- [Task brief]:
From the entries below, copy every line holding the word "round".

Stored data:
****************************************

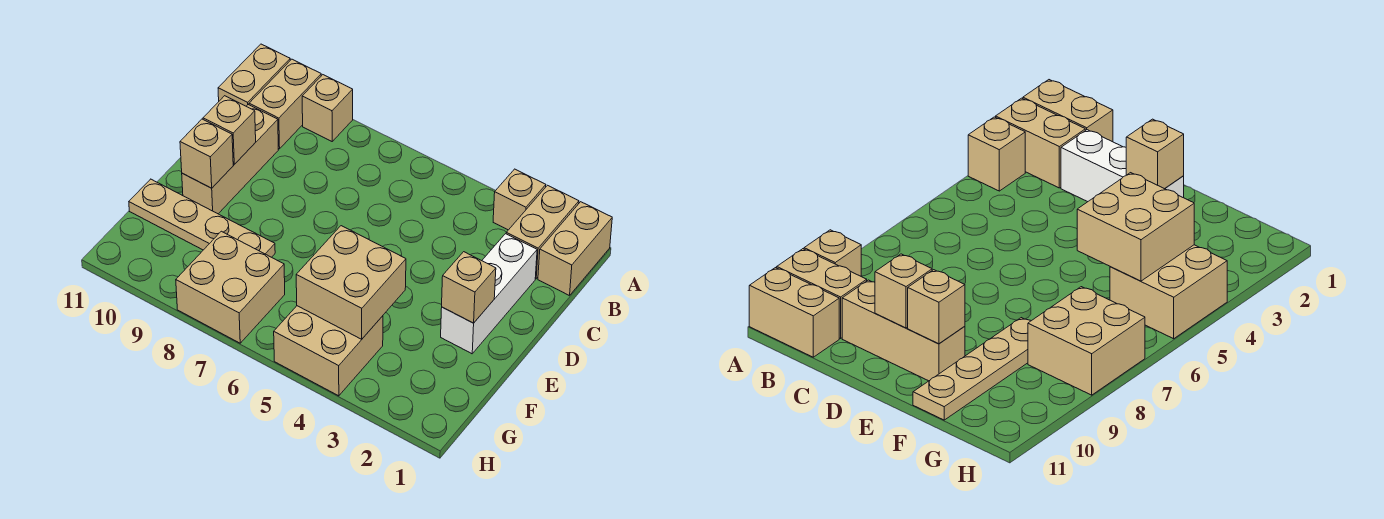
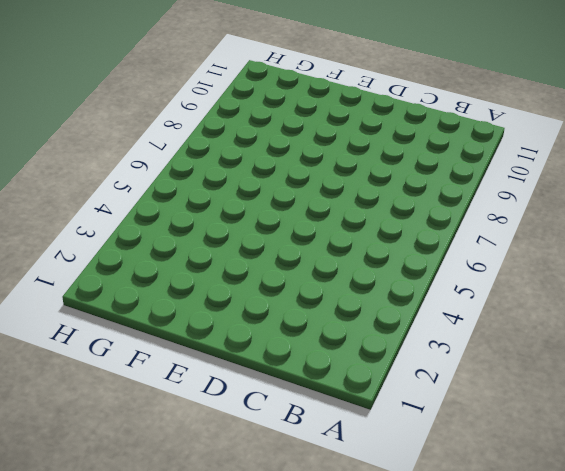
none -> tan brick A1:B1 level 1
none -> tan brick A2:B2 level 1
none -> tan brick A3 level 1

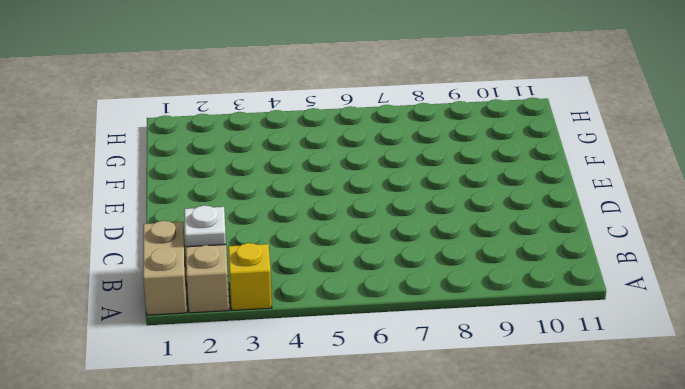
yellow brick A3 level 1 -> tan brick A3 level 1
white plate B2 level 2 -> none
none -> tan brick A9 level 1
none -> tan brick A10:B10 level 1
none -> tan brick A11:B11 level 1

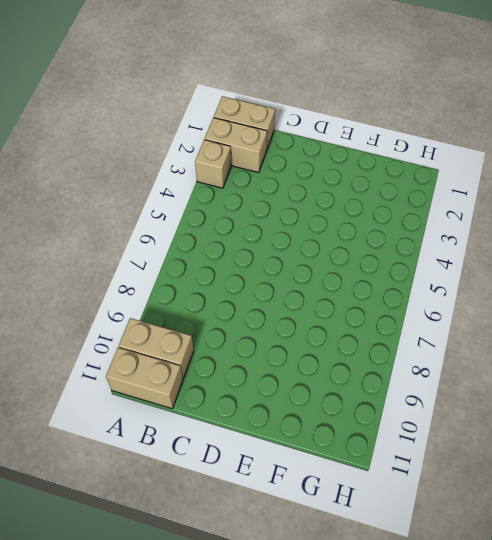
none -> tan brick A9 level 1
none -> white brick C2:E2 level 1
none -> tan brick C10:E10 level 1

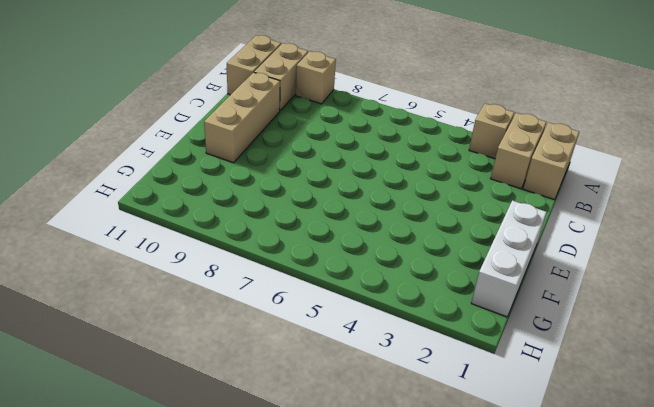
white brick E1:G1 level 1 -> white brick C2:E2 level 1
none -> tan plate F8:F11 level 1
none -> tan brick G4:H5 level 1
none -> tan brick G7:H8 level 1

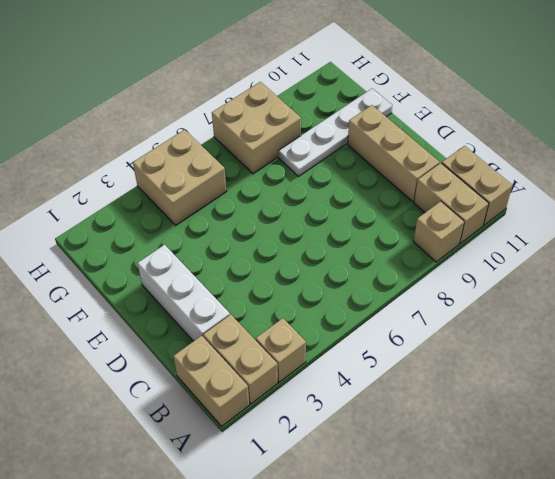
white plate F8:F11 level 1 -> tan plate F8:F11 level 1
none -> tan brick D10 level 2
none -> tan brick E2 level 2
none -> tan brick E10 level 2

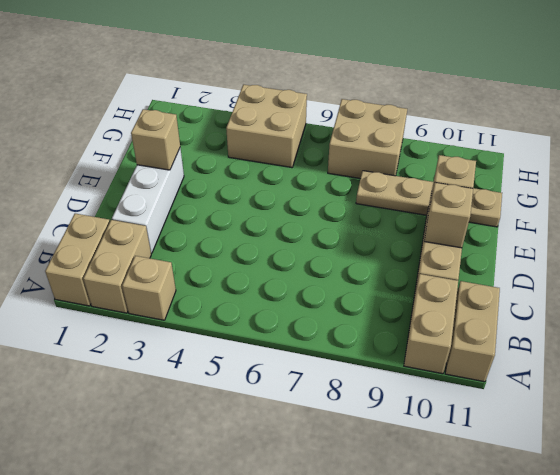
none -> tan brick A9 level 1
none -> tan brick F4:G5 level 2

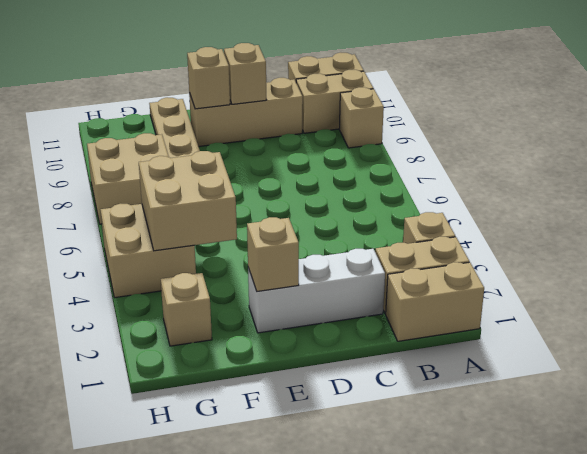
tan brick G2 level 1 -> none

****************************************

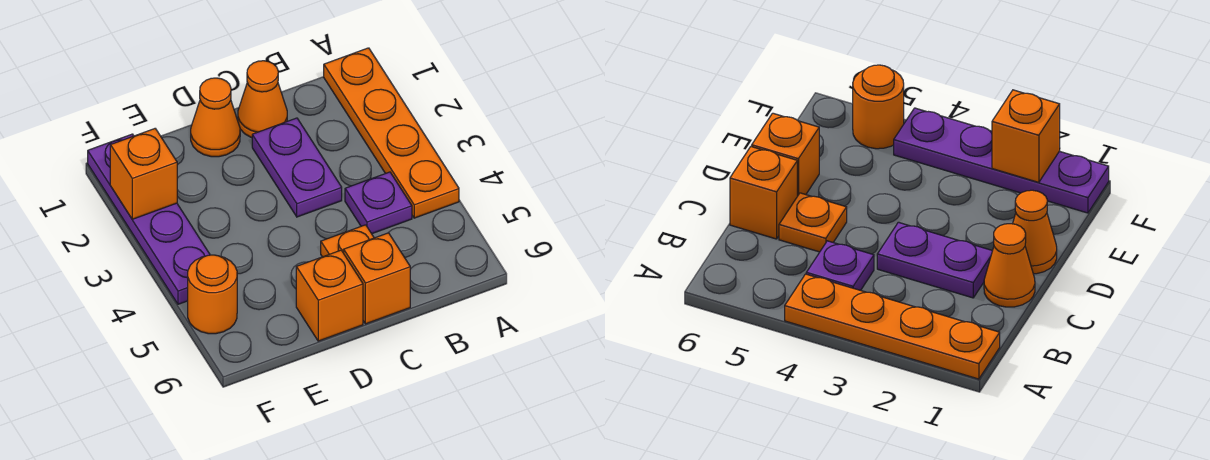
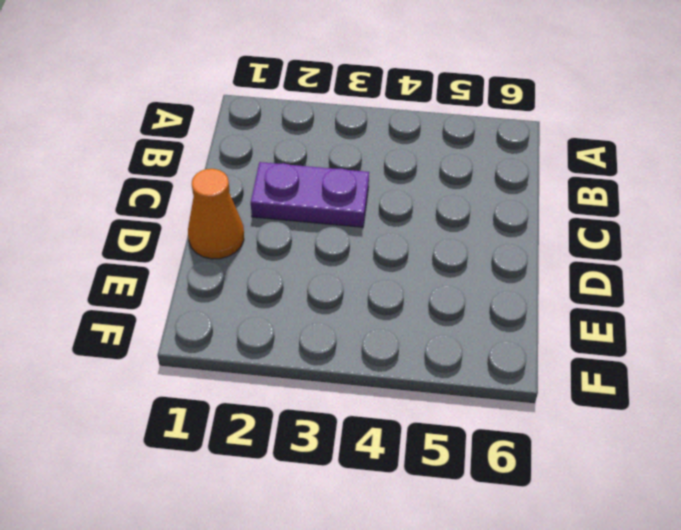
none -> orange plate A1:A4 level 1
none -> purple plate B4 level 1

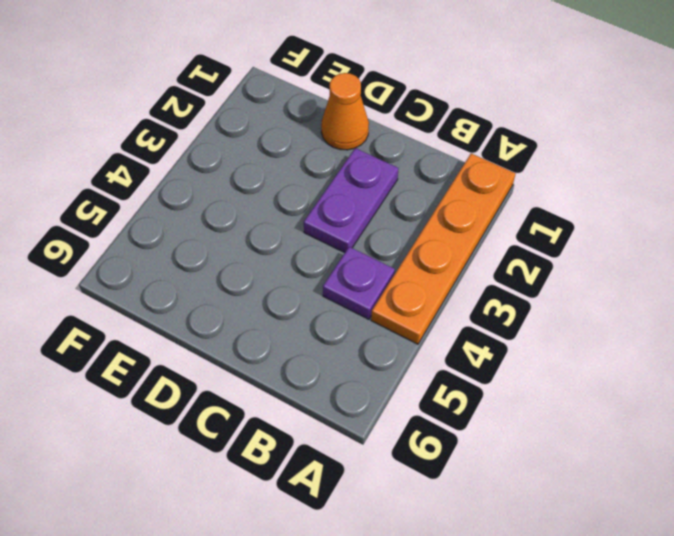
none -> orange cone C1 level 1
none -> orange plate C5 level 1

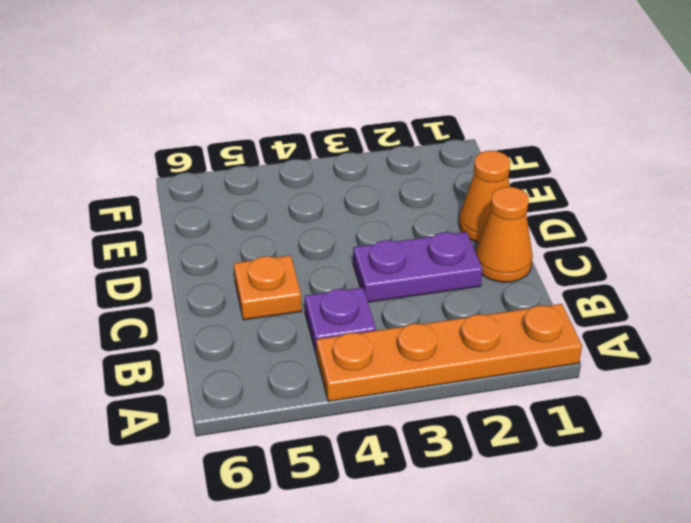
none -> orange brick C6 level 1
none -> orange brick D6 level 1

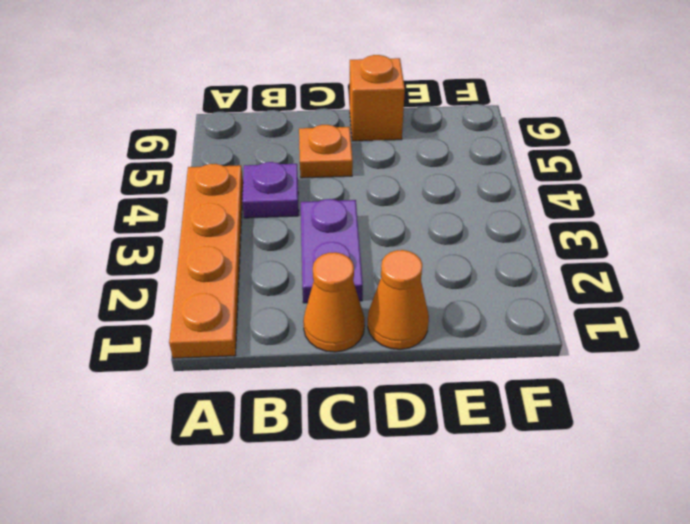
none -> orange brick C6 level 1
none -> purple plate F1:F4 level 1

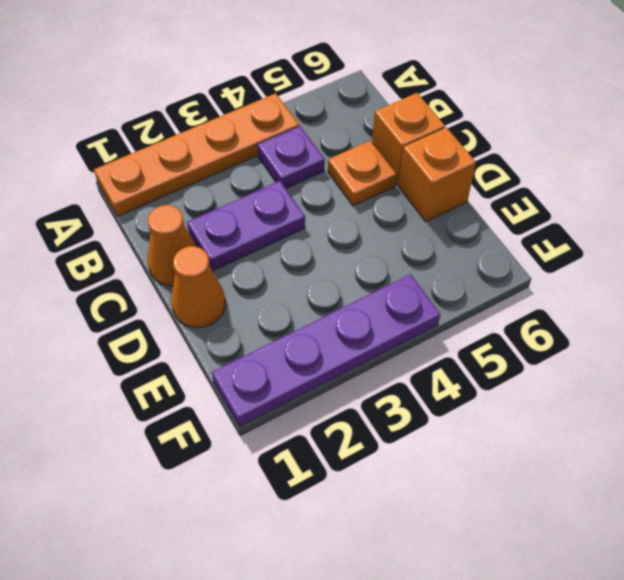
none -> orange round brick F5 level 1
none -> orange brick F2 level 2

****************************************

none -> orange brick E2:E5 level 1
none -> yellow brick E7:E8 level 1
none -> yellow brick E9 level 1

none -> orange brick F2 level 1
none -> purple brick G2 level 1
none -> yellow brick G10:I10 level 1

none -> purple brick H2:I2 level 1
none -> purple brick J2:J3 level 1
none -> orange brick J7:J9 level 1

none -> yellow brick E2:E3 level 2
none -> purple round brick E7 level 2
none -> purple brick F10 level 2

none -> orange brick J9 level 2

****************************************

- [Written solution]:
none -> orange round brick F5 level 1
none -> purple round brick E7 level 2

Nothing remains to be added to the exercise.